#### [ASSIGNMENT]
How many lines in the material below contain the word "slope"? Write only the number.

*** Block opens ***

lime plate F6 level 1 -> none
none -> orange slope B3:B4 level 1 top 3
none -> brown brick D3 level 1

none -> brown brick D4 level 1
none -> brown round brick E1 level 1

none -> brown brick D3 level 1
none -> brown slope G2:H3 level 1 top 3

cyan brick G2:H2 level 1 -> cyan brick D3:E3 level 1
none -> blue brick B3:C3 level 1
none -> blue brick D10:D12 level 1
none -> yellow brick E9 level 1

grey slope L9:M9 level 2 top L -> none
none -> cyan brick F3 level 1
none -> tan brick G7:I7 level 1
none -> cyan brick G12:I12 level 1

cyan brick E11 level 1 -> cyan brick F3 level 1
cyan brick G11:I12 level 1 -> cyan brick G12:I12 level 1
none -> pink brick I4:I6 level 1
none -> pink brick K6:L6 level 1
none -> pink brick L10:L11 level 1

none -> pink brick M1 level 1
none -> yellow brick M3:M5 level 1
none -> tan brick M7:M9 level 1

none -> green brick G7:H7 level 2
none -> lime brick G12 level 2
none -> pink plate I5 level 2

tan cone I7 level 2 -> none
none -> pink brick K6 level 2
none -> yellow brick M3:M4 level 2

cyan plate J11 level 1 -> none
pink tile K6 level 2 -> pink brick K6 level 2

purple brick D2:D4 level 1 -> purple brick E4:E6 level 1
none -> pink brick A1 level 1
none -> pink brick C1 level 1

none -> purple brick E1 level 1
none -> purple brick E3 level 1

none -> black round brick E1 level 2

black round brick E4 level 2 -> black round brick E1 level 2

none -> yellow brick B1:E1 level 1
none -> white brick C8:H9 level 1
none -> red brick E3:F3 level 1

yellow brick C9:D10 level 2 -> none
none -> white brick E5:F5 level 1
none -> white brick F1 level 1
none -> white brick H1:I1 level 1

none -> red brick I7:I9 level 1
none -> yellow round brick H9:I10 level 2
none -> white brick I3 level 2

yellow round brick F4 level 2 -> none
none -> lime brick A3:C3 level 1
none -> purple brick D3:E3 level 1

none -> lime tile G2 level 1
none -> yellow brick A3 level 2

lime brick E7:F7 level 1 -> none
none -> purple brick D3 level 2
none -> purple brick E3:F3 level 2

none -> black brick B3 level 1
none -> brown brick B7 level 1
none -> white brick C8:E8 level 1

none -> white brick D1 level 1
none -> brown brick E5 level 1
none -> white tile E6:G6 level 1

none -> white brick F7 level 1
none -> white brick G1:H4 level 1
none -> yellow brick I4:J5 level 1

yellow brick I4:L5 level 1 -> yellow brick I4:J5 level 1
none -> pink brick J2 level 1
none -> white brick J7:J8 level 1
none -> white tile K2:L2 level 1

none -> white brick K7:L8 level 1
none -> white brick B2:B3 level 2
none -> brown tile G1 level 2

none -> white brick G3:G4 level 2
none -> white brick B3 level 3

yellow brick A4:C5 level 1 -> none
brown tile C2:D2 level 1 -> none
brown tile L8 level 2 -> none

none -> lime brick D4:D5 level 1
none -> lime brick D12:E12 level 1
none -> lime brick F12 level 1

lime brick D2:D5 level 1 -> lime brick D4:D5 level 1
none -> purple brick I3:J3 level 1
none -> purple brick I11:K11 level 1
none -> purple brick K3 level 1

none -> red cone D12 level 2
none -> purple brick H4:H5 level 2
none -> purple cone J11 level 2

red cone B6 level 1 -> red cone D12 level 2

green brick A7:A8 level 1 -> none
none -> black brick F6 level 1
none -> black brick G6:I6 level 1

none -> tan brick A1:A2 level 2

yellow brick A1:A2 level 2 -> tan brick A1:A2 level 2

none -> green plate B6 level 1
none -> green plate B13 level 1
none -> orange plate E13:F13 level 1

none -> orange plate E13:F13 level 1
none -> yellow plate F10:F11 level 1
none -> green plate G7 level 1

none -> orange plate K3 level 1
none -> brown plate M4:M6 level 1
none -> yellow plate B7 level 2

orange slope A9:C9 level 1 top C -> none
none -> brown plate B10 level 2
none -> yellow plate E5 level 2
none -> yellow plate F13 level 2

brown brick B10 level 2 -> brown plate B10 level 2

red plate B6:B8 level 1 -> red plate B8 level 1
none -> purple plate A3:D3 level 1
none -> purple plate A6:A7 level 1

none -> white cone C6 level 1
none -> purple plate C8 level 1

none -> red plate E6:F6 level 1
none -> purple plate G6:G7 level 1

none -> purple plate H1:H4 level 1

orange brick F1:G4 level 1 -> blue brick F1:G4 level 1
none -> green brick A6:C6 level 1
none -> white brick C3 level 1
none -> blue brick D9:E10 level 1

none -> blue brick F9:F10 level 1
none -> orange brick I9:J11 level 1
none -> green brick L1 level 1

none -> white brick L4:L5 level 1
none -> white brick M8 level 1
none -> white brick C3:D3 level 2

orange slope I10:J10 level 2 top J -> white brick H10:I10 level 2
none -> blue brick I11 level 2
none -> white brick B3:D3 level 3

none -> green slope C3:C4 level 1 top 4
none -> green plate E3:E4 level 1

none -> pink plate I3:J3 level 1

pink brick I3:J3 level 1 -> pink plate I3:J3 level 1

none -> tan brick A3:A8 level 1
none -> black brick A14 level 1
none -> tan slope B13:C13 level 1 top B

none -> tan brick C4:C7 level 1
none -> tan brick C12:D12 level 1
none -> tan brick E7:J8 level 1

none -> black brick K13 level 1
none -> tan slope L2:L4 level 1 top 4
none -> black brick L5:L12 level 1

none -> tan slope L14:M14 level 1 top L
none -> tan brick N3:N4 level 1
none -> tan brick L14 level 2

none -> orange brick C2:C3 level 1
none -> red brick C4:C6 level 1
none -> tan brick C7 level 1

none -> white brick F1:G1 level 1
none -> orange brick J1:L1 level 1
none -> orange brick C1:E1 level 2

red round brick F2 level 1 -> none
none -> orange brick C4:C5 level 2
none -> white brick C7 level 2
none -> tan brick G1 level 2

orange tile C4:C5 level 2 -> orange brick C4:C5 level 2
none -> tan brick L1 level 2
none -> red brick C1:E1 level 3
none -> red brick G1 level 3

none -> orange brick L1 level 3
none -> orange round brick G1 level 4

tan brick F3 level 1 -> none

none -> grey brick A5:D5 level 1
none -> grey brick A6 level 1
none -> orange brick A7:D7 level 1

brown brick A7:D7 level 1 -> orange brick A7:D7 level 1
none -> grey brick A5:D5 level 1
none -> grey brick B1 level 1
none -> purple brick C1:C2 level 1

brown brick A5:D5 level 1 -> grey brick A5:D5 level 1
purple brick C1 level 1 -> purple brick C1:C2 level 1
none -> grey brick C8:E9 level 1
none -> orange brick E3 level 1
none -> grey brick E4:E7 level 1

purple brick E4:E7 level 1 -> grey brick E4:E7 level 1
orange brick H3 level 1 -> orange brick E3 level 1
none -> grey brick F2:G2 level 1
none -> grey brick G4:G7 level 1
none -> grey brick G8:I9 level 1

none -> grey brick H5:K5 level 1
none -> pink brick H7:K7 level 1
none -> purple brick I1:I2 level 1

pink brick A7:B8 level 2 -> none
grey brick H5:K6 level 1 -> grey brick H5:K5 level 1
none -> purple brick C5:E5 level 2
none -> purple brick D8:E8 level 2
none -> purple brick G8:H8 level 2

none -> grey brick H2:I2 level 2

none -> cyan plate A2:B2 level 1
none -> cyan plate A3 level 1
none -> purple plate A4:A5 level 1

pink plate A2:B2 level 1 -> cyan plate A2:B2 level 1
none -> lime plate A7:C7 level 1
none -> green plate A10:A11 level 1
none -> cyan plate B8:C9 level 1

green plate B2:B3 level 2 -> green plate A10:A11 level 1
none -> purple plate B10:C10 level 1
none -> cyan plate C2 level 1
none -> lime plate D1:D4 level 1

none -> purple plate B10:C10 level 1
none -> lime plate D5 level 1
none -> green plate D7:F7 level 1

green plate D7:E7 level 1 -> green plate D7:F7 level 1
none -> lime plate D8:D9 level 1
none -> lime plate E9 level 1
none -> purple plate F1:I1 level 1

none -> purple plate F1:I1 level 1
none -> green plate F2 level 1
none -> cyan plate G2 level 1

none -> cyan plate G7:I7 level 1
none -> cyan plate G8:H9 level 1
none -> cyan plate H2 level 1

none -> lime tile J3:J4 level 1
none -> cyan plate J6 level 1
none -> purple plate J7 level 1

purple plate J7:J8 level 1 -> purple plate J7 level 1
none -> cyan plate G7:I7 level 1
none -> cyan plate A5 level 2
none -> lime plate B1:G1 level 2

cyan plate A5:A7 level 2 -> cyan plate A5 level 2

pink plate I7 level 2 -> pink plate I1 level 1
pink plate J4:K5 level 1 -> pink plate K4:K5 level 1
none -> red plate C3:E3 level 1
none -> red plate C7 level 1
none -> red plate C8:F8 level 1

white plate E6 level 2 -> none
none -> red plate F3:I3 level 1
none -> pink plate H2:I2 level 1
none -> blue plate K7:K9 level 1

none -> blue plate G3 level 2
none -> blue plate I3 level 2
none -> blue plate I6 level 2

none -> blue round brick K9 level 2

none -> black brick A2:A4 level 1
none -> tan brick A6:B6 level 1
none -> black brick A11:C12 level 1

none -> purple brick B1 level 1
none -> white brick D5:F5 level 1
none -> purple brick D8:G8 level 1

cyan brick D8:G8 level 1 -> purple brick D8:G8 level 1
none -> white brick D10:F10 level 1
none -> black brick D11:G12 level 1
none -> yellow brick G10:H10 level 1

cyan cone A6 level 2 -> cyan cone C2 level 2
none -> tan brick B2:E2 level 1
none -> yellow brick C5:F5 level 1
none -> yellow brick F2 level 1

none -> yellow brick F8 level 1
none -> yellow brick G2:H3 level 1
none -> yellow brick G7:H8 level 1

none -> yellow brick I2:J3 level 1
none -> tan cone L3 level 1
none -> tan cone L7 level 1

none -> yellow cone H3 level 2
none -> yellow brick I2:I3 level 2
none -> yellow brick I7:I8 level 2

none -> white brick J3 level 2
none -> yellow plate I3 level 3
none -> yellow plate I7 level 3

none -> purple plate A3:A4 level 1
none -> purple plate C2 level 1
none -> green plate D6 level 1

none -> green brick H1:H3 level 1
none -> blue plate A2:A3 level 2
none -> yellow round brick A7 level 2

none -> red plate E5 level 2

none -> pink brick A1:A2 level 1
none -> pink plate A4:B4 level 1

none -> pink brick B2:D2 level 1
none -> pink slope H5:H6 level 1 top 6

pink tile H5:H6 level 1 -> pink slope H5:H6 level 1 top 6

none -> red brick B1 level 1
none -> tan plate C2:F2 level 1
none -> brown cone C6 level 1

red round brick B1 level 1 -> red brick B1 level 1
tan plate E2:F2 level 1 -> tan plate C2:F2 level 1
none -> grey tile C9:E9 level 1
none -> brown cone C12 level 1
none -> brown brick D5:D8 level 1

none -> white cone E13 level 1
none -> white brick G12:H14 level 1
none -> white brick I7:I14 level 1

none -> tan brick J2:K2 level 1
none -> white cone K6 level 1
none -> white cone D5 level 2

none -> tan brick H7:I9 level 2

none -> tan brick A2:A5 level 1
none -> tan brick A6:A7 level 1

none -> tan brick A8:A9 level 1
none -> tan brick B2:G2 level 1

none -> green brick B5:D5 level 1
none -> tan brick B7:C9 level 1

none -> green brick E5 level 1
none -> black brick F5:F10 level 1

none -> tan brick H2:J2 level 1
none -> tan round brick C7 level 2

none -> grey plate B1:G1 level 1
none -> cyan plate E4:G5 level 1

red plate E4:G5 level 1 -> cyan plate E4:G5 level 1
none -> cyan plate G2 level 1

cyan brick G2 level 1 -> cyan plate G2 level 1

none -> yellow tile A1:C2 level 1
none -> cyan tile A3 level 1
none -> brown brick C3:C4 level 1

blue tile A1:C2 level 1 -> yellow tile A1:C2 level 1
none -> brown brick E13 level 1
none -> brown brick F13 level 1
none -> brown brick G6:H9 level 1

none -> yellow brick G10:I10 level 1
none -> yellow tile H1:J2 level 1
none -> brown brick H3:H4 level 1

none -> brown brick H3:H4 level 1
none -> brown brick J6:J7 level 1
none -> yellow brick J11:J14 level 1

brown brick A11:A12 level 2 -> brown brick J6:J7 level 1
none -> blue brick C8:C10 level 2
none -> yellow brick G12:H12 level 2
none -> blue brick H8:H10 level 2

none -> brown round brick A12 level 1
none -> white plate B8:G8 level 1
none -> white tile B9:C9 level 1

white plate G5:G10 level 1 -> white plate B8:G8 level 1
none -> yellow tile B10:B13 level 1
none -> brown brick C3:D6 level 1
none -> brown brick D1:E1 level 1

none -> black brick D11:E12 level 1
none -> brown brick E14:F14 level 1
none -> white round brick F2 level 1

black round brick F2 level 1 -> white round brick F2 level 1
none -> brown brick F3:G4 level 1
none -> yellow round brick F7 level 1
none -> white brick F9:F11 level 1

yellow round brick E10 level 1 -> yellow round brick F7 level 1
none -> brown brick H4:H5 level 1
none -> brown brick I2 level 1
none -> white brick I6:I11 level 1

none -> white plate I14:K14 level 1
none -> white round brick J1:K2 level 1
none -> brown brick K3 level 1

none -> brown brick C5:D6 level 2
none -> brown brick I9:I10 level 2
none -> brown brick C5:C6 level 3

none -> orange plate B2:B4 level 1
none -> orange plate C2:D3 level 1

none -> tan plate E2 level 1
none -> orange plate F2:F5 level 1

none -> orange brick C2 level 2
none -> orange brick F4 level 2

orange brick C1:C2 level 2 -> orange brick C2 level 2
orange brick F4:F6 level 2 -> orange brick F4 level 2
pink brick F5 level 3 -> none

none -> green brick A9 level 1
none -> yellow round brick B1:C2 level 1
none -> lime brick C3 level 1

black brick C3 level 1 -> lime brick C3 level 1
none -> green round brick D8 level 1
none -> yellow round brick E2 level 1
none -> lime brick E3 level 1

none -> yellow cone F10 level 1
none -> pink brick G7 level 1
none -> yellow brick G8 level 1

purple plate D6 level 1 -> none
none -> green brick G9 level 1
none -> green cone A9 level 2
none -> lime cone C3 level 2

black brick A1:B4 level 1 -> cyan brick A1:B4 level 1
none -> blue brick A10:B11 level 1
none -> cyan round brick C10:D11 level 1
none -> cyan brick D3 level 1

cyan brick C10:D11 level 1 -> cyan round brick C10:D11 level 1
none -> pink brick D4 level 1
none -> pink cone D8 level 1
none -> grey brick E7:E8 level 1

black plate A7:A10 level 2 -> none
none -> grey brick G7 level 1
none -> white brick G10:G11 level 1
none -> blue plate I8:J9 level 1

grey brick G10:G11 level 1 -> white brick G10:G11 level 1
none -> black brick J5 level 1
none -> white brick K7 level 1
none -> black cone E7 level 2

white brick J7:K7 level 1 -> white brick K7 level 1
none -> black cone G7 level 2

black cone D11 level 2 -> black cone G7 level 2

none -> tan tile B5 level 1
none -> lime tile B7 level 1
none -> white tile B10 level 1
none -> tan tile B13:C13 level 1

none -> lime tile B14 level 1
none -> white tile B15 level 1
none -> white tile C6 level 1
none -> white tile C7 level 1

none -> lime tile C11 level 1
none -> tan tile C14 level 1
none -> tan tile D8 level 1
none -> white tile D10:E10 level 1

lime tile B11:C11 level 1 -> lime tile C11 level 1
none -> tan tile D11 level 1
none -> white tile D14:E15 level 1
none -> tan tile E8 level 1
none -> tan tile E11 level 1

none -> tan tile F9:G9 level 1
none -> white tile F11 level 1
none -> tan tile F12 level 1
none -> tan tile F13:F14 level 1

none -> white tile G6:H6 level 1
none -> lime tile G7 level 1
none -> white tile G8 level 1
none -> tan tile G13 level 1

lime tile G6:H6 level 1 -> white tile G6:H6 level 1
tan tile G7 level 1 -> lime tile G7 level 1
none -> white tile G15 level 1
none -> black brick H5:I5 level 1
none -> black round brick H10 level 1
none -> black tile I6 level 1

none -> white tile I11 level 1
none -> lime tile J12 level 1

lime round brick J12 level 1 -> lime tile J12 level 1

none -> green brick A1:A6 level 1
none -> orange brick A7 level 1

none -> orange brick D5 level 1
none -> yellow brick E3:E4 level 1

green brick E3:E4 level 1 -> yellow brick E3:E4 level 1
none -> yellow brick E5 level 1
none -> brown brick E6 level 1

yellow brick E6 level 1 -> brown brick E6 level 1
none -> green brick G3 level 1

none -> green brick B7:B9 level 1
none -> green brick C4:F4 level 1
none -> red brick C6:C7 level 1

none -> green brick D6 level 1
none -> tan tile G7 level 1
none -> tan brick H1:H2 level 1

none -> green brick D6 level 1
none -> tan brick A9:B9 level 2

*** Block closes ***

#### [TASK RESULT]
11